___ MATERIAL FOR THIS EXERCISE

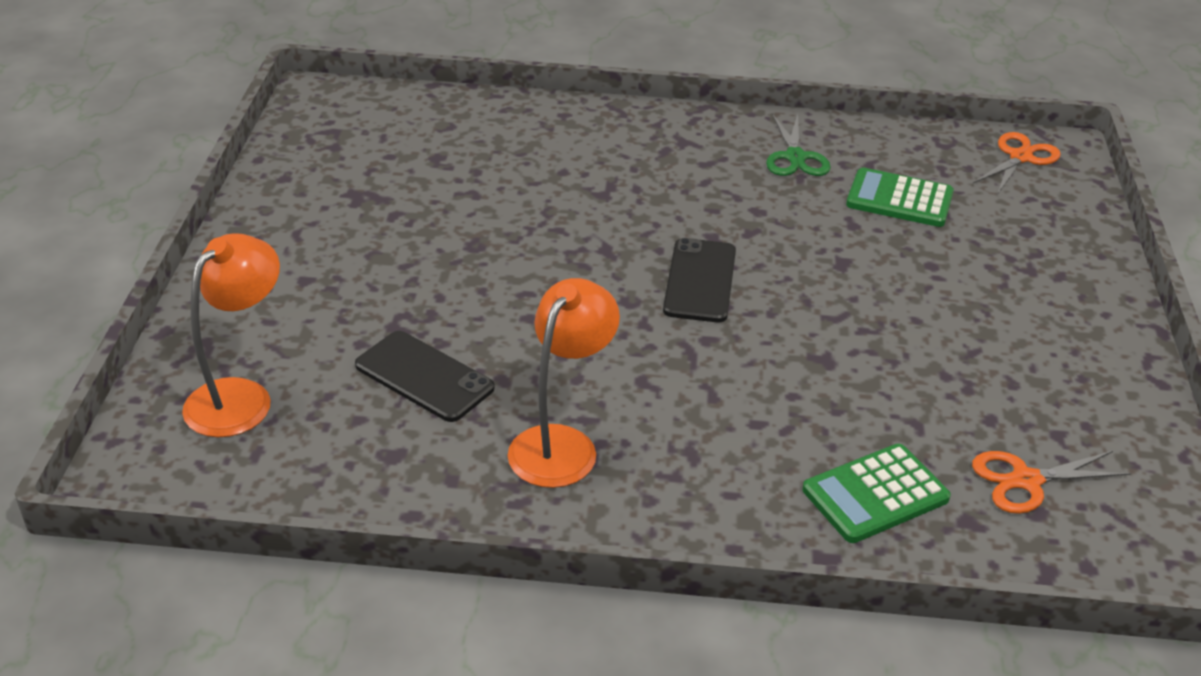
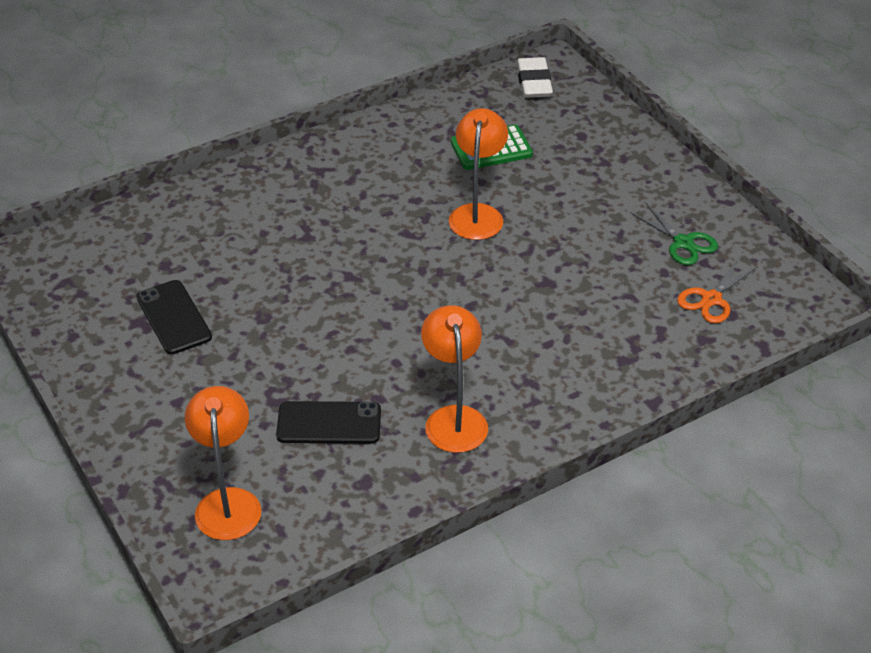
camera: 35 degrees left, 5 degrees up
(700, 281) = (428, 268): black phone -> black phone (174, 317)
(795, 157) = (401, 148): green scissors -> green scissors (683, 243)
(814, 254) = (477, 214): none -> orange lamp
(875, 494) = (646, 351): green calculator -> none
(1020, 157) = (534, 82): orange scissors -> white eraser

______

WHAT IS NEEDED:
Write down exactly the line with "(700, 281) = (428, 268): black", then each line after it through the end of the data.

OUTPUT OF THE TASK:
(700, 281) = (428, 268): black phone -> black phone (174, 317)
(795, 157) = (401, 148): green scissors -> green scissors (683, 243)
(814, 254) = (477, 214): none -> orange lamp
(875, 494) = (646, 351): green calculator -> none
(1020, 157) = (534, 82): orange scissors -> white eraser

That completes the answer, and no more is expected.